EXERCISE -> Please copy the data below exactly, from its first line through the line holding "Dark: [1025,193,1072,231] ->", and skip the pictures.
---------- GIVEN INFORMATION
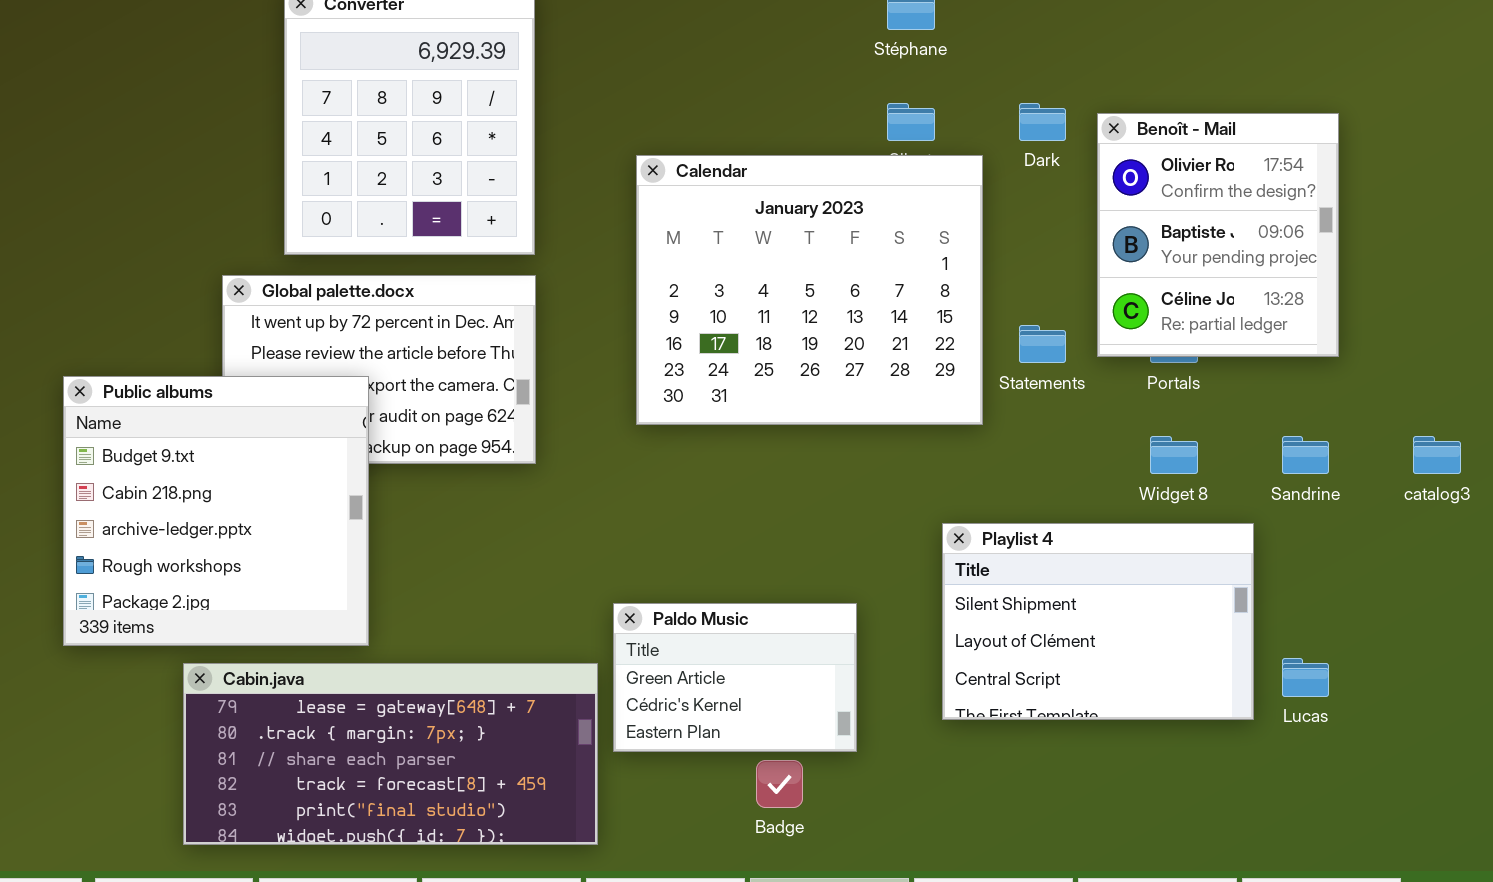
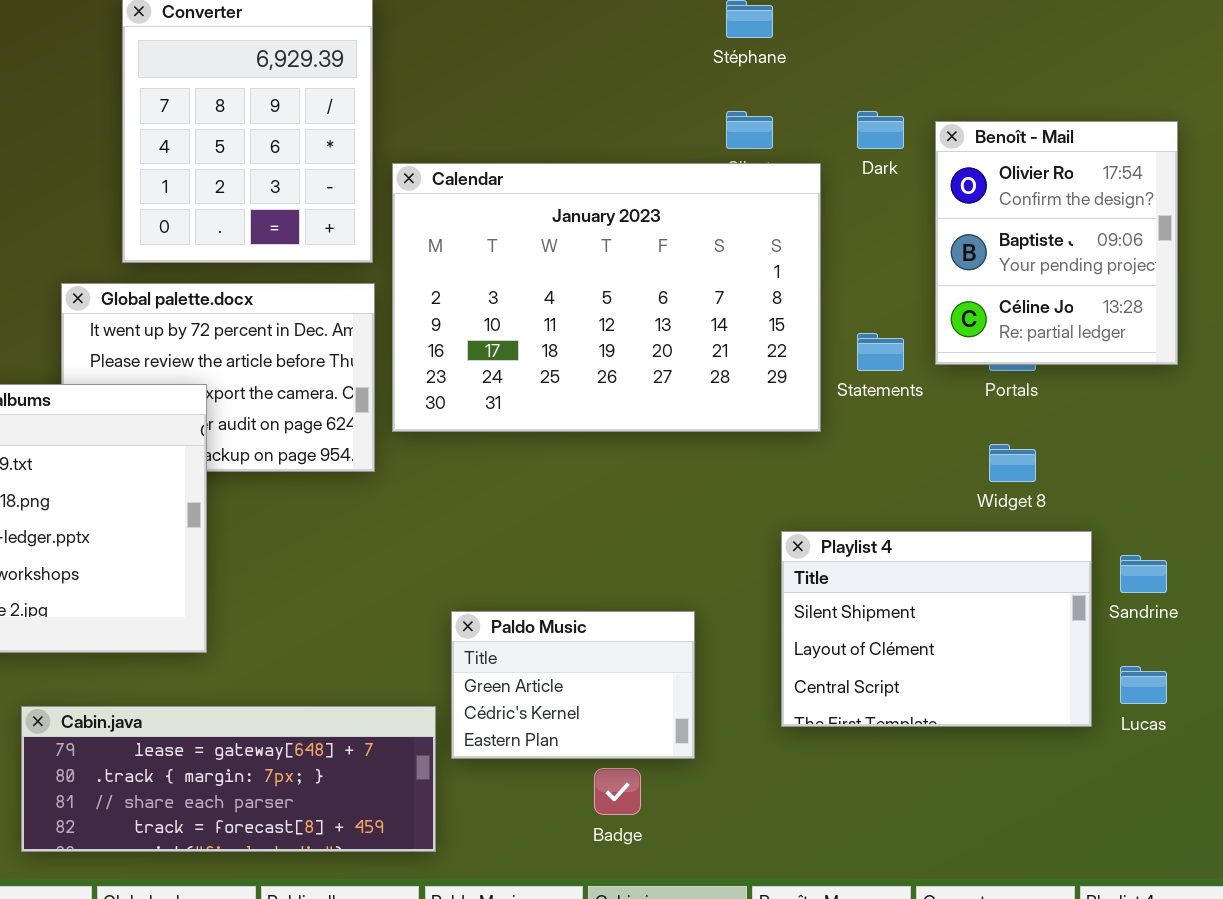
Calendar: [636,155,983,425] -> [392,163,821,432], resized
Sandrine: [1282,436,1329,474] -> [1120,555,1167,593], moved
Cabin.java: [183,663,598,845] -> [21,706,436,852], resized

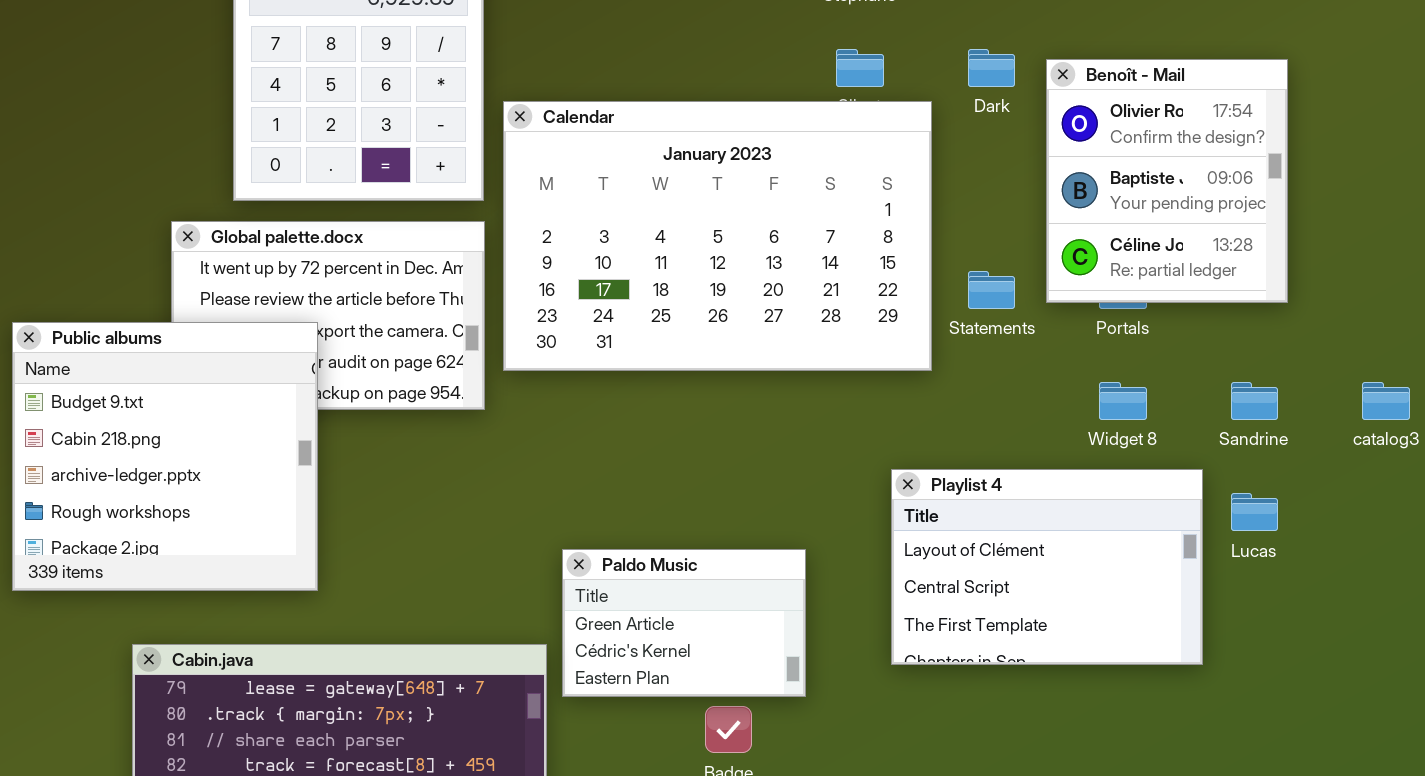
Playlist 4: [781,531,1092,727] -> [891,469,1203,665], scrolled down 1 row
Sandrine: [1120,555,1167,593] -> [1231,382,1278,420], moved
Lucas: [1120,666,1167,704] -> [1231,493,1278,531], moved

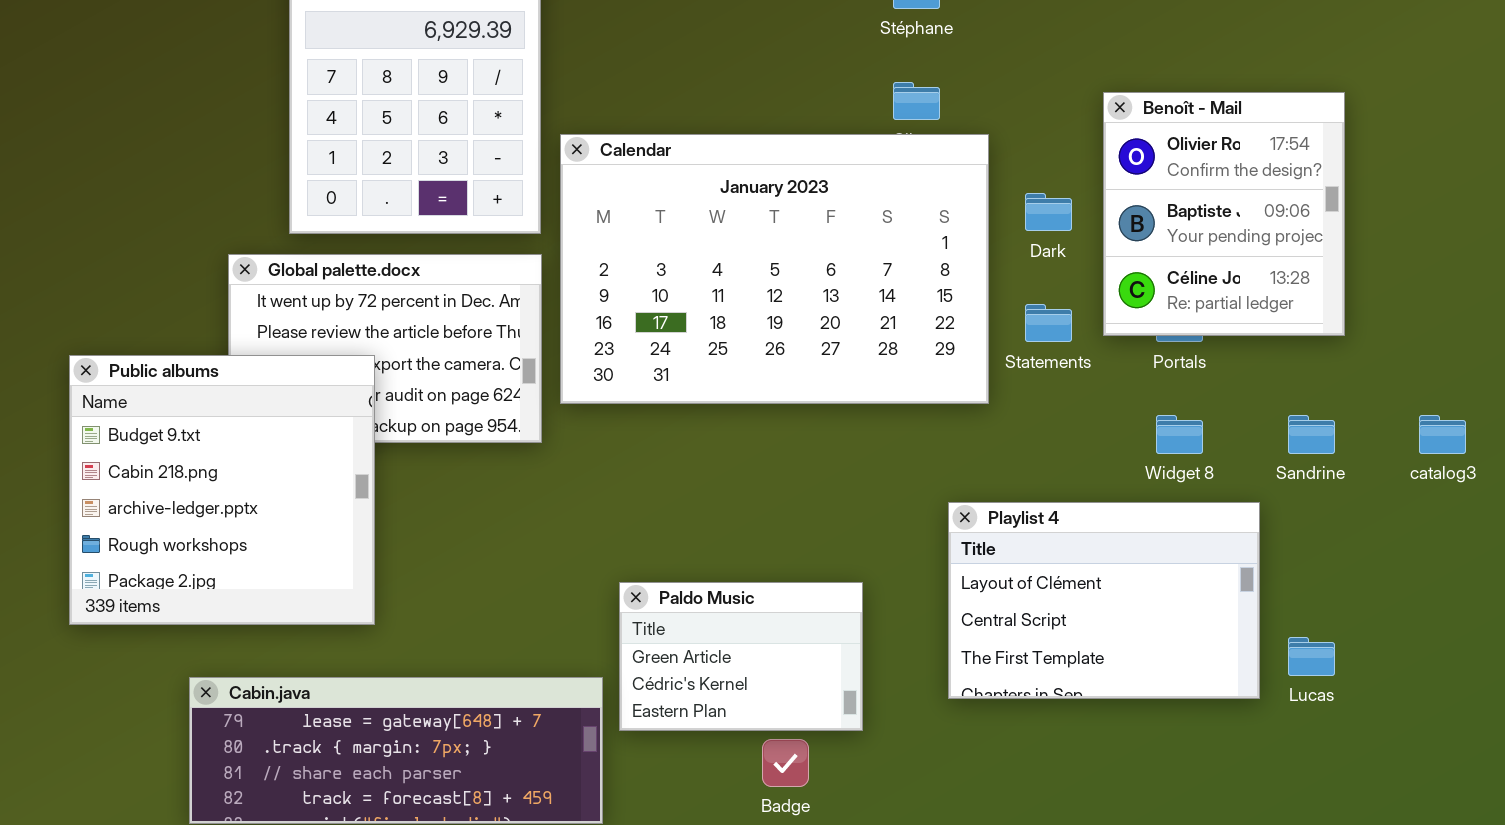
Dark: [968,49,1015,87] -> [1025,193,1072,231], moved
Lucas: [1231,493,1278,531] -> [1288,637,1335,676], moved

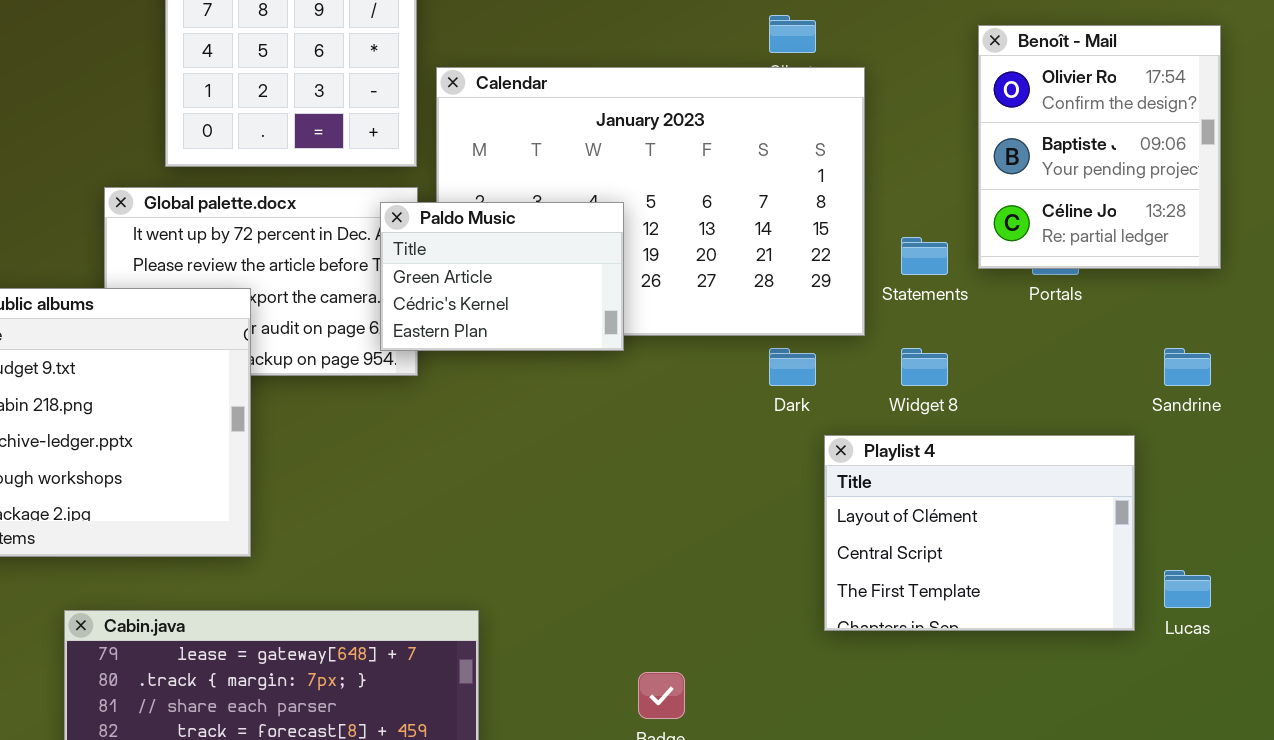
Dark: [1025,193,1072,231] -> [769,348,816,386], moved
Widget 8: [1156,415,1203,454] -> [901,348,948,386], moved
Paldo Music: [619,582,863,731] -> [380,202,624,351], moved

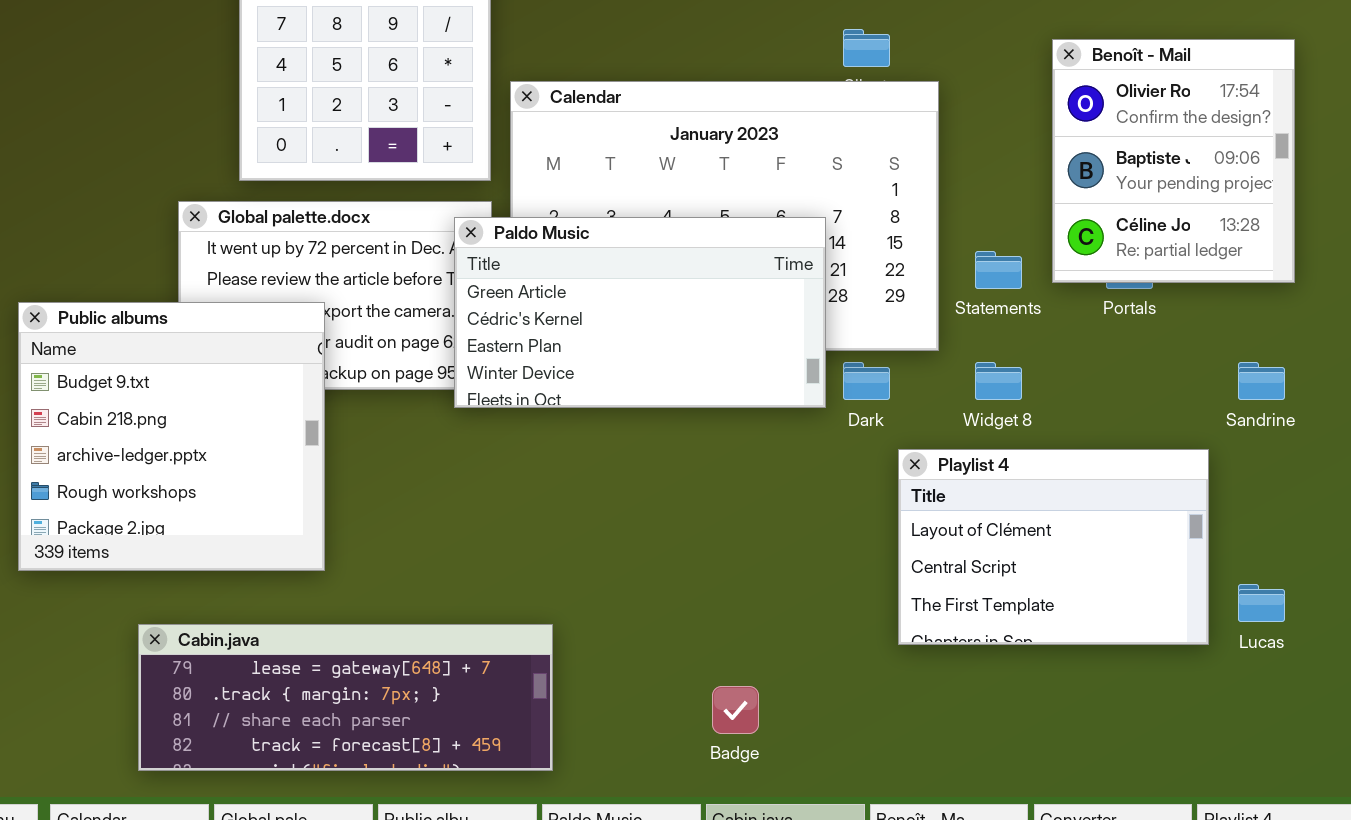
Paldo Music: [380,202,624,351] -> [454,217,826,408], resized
--------------------
THE ANSWER ->
Calendar: [636,155,983,425] -> [392,163,821,432], resized
Sandrine: [1282,436,1329,474] -> [1120,555,1167,593], moved
Cabin.java: [183,663,598,845] -> [21,706,436,852], resized

Playlist 4: [781,531,1092,727] -> [891,469,1203,665], scrolled down 1 row
Sandrine: [1120,555,1167,593] -> [1231,382,1278,420], moved
Lucas: [1120,666,1167,704] -> [1231,493,1278,531], moved

Dark: [968,49,1015,87] -> [1025,193,1072,231], moved
Lucas: [1231,493,1278,531] -> [1288,637,1335,676], moved

Dark: [1025,193,1072,231] -> [769,348,816,386], moved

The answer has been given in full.